Material to process:

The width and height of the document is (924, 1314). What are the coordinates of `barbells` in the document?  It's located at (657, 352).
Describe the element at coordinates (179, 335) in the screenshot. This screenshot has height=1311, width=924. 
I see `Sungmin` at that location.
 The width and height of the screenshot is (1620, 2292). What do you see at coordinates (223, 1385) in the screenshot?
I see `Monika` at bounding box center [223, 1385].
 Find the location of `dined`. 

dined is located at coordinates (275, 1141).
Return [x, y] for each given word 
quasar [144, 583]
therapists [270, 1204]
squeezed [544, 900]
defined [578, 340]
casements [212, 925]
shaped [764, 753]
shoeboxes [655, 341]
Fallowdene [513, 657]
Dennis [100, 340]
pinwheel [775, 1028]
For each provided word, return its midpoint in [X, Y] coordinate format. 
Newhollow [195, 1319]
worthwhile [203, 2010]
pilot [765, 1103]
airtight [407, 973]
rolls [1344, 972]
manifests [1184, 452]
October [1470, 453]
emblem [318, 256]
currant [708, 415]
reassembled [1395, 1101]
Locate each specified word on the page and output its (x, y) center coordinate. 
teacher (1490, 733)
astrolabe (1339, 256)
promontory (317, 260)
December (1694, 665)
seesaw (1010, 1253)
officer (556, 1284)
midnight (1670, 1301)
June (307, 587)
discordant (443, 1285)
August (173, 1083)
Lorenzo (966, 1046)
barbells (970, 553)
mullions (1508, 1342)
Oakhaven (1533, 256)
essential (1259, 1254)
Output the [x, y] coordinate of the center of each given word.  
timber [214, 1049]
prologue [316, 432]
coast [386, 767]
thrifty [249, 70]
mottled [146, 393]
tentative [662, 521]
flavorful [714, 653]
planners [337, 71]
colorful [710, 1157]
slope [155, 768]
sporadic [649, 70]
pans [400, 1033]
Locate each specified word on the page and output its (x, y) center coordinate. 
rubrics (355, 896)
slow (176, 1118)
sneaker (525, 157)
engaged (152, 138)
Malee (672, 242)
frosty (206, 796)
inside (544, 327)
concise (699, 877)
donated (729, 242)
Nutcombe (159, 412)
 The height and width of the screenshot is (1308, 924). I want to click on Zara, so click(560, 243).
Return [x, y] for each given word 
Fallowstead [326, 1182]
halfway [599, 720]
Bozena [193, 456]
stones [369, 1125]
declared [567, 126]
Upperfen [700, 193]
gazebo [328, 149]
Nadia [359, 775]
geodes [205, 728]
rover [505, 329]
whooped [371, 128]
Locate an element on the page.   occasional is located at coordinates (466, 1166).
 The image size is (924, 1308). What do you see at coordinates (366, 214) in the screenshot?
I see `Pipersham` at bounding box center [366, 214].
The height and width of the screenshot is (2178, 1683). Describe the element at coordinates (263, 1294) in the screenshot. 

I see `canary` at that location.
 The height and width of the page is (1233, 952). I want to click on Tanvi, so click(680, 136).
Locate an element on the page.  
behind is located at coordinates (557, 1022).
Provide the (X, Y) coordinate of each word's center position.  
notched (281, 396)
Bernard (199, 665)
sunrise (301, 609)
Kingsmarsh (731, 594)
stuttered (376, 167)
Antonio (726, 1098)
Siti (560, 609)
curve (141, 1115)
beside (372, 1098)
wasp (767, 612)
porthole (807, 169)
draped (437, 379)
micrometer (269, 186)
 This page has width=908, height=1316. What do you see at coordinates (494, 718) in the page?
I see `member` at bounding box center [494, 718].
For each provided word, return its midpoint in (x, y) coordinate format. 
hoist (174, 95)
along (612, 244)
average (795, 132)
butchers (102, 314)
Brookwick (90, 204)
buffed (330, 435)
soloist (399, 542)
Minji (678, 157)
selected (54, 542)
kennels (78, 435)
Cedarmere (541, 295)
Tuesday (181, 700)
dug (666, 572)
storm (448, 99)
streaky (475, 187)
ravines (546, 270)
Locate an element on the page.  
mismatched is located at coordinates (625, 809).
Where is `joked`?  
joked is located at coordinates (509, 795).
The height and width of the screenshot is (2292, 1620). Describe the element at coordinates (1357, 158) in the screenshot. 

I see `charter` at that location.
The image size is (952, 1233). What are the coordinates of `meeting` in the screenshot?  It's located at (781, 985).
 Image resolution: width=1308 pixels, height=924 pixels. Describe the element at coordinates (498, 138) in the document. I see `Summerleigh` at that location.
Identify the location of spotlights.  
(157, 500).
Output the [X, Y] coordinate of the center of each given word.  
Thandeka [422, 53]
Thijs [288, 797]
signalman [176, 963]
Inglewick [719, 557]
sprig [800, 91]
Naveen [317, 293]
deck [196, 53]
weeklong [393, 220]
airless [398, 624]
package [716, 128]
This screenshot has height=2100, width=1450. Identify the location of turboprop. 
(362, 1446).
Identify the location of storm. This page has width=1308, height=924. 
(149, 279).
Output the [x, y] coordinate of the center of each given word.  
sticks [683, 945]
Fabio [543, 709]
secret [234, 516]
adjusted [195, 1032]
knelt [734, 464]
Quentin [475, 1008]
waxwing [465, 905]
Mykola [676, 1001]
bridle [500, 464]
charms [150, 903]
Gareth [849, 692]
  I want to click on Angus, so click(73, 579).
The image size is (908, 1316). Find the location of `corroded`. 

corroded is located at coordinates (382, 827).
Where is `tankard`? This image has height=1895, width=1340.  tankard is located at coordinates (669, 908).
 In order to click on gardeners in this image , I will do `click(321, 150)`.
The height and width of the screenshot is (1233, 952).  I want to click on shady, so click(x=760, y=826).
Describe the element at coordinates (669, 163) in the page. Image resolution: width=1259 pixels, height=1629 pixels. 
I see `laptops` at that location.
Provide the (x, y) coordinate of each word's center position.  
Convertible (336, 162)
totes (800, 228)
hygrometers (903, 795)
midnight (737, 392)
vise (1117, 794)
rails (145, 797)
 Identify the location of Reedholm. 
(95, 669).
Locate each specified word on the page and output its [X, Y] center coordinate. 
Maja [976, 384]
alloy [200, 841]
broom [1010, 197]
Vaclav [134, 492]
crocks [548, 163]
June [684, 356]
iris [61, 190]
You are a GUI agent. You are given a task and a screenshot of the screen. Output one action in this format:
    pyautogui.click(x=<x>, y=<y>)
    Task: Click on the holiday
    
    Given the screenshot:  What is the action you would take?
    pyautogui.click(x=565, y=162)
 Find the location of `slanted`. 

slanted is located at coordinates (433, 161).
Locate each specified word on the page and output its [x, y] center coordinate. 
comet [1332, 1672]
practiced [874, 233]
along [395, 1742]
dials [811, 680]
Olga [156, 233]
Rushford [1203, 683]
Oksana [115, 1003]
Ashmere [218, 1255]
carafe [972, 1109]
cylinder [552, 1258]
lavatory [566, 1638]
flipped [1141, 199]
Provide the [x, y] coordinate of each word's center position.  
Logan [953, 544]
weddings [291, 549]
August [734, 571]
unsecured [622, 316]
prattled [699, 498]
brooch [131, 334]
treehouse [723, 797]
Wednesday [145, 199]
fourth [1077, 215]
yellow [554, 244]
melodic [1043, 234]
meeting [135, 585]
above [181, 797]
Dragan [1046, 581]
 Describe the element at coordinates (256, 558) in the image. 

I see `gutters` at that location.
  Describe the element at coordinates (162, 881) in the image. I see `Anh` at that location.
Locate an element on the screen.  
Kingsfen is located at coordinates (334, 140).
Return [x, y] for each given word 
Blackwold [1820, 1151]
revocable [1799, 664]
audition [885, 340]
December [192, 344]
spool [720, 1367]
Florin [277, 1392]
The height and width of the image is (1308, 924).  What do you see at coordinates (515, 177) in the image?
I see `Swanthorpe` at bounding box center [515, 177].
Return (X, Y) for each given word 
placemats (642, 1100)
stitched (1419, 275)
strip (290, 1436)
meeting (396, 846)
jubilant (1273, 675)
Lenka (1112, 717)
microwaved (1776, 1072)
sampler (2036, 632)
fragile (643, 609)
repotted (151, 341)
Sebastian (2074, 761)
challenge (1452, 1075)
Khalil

Problem requirements: Rewrite the rows as a JSON list of strings with one string per line and blank lines omitted, beginning at the line that contains "above [181, 797]" and stopping after the line that contains "Florin [277, 1392]".

Finished task:
[
  "above [181, 797]",
  "Dragan [1046, 581]",
  " Describe the element at coordinates (256, 558) in the image. ",
  "I see `gutters` at that location.",
  "  Describe the element at coordinates (162, 881) in the image. I see `Anh` at that location.",
  "Locate an element on the screen.  ",
  "Kingsfen is located at coordinates (334, 140).",
  "Return [x, y] for each given word ",
  "Blackwold [1820, 1151]",
  "revocable [1799, 664]",
  "audition [885, 340]",
  "December [192, 344]",
  "spool [720, 1367]",
  "Florin [277, 1392]"
]